'''
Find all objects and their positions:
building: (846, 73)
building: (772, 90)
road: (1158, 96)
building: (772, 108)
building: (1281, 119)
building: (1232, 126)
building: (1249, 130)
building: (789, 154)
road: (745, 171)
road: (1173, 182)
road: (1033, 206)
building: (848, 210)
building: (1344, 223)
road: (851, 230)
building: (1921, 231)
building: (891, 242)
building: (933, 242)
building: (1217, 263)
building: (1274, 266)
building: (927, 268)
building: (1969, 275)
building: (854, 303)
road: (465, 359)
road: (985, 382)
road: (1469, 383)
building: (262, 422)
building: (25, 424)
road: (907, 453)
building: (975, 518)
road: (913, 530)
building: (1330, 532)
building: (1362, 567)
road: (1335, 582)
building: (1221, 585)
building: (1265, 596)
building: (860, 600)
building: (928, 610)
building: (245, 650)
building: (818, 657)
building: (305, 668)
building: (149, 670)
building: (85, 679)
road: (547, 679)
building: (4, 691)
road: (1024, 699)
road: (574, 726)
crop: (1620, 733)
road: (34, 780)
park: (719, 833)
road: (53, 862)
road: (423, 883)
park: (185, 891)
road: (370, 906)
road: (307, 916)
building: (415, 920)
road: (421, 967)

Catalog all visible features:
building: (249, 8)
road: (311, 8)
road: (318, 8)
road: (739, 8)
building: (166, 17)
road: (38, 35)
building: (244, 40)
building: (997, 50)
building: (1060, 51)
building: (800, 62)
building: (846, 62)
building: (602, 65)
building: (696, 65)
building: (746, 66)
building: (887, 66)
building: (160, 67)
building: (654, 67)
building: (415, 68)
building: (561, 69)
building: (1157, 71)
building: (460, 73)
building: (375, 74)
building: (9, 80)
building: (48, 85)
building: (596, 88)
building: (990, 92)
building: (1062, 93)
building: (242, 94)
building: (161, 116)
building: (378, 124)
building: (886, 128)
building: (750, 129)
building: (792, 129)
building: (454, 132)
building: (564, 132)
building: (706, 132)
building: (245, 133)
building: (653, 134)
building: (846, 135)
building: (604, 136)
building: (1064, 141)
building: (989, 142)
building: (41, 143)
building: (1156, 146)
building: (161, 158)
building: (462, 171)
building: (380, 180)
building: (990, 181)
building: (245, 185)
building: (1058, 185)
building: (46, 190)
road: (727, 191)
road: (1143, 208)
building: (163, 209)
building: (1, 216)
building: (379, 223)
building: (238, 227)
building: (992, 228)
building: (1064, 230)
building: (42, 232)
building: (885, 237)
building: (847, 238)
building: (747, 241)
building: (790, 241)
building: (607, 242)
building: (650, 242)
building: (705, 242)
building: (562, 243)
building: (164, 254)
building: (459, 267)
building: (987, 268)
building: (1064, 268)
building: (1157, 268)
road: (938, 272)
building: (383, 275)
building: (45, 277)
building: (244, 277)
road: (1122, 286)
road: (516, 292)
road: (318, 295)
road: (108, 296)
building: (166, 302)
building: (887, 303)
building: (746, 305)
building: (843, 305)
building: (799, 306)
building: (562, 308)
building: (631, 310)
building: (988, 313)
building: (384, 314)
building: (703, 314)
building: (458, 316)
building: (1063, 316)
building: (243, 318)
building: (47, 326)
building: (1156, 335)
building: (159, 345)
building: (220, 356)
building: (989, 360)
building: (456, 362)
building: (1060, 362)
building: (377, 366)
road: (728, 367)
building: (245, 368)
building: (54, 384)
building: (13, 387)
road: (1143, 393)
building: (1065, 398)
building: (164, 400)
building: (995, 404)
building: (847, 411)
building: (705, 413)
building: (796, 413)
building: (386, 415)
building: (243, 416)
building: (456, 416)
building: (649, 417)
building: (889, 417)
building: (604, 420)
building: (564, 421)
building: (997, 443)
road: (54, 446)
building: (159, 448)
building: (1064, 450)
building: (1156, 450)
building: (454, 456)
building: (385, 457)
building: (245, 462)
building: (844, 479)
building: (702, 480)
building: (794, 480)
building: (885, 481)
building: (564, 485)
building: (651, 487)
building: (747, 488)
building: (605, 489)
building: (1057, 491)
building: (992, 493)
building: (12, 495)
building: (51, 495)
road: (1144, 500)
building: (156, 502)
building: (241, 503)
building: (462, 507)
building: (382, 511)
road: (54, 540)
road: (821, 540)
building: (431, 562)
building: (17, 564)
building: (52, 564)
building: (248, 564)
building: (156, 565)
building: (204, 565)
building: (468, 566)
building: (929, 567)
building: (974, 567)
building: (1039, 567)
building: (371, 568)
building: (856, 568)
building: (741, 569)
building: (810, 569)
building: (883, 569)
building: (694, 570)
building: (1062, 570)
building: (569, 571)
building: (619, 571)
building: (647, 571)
'''
TASK DETAILS: Write all the records out again. Nothing may differ from the original.

FINISHED EXERCISE:
Find all objects and their positions:
building: (846, 73)
building: (772, 90)
road: (1158, 96)
building: (772, 108)
building: (1281, 119)
building: (1232, 126)
building: (1249, 130)
building: (789, 154)
road: (745, 171)
road: (1173, 182)
road: (1033, 206)
building: (848, 210)
building: (1344, 223)
road: (851, 230)
building: (1921, 231)
building: (891, 242)
building: (933, 242)
building: (1217, 263)
building: (1274, 266)
building: (927, 268)
building: (1969, 275)
building: (854, 303)
road: (465, 359)
road: (985, 382)
road: (1469, 383)
building: (262, 422)
building: (25, 424)
road: (907, 453)
building: (975, 518)
road: (913, 530)
building: (1330, 532)
building: (1362, 567)
road: (1335, 582)
building: (1221, 585)
building: (1265, 596)
building: (860, 600)
building: (928, 610)
building: (245, 650)
building: (818, 657)
building: (305, 668)
building: (149, 670)
building: (85, 679)
road: (547, 679)
building: (4, 691)
road: (1024, 699)
road: (574, 726)
crop: (1620, 733)
road: (34, 780)
park: (719, 833)
road: (53, 862)
road: (423, 883)
park: (185, 891)
road: (370, 906)
road: (307, 916)
building: (415, 920)
road: (421, 967)

Catalog all visible features:
building: (249, 8)
road: (311, 8)
road: (318, 8)
road: (739, 8)
building: (166, 17)
road: (38, 35)
building: (244, 40)
building: (997, 50)
building: (1060, 51)
building: (800, 62)
building: (846, 62)
building: (602, 65)
building: (696, 65)
building: (746, 66)
building: (887, 66)
building: (160, 67)
building: (654, 67)
building: (415, 68)
building: (561, 69)
building: (1157, 71)
building: (460, 73)
building: (375, 74)
building: (9, 80)
building: (48, 85)
building: (596, 88)
building: (990, 92)
building: (1062, 93)
building: (242, 94)
building: (161, 116)
building: (378, 124)
building: (886, 128)
building: (750, 129)
building: (792, 129)
building: (454, 132)
building: (564, 132)
building: (706, 132)
building: (245, 133)
building: (653, 134)
building: (846, 135)
building: (604, 136)
building: (1064, 141)
building: (989, 142)
building: (41, 143)
building: (1156, 146)
building: (161, 158)
building: (462, 171)
building: (380, 180)
building: (990, 181)
building: (245, 185)
building: (1058, 185)
building: (46, 190)
road: (727, 191)
road: (1143, 208)
building: (163, 209)
building: (1, 216)
building: (379, 223)
building: (238, 227)
building: (992, 228)
building: (1064, 230)
building: (42, 232)
building: (885, 237)
building: (847, 238)
building: (747, 241)
building: (790, 241)
building: (607, 242)
building: (650, 242)
building: (705, 242)
building: (562, 243)
building: (164, 254)
building: (459, 267)
building: (987, 268)
building: (1064, 268)
building: (1157, 268)
road: (938, 272)
building: (383, 275)
building: (45, 277)
building: (244, 277)
road: (1122, 286)
road: (516, 292)
road: (318, 295)
road: (108, 296)
building: (166, 302)
building: (887, 303)
building: (746, 305)
building: (843, 305)
building: (799, 306)
building: (562, 308)
building: (631, 310)
building: (988, 313)
building: (384, 314)
building: (703, 314)
building: (458, 316)
building: (1063, 316)
building: (243, 318)
building: (47, 326)
building: (1156, 335)
building: (159, 345)
building: (220, 356)
building: (989, 360)
building: (456, 362)
building: (1060, 362)
building: (377, 366)
road: (728, 367)
building: (245, 368)
building: (54, 384)
building: (13, 387)
road: (1143, 393)
building: (1065, 398)
building: (164, 400)
building: (995, 404)
building: (847, 411)
building: (705, 413)
building: (796, 413)
building: (386, 415)
building: (243, 416)
building: (456, 416)
building: (649, 417)
building: (889, 417)
building: (604, 420)
building: (564, 421)
building: (997, 443)
road: (54, 446)
building: (159, 448)
building: (1064, 450)
building: (1156, 450)
building: (454, 456)
building: (385, 457)
building: (245, 462)
building: (844, 479)
building: (702, 480)
building: (794, 480)
building: (885, 481)
building: (564, 485)
building: (651, 487)
building: (747, 488)
building: (605, 489)
building: (1057, 491)
building: (992, 493)
building: (12, 495)
building: (51, 495)
road: (1144, 500)
building: (156, 502)
building: (241, 503)
building: (462, 507)
building: (382, 511)
road: (54, 540)
road: (821, 540)
building: (431, 562)
building: (17, 564)
building: (52, 564)
building: (248, 564)
building: (156, 565)
building: (204, 565)
building: (468, 566)
building: (929, 567)
building: (974, 567)
building: (1039, 567)
building: (371, 568)
building: (856, 568)
building: (741, 569)
building: (810, 569)
building: (883, 569)
building: (694, 570)
building: (1062, 570)
building: (569, 571)
building: (619, 571)
building: (647, 571)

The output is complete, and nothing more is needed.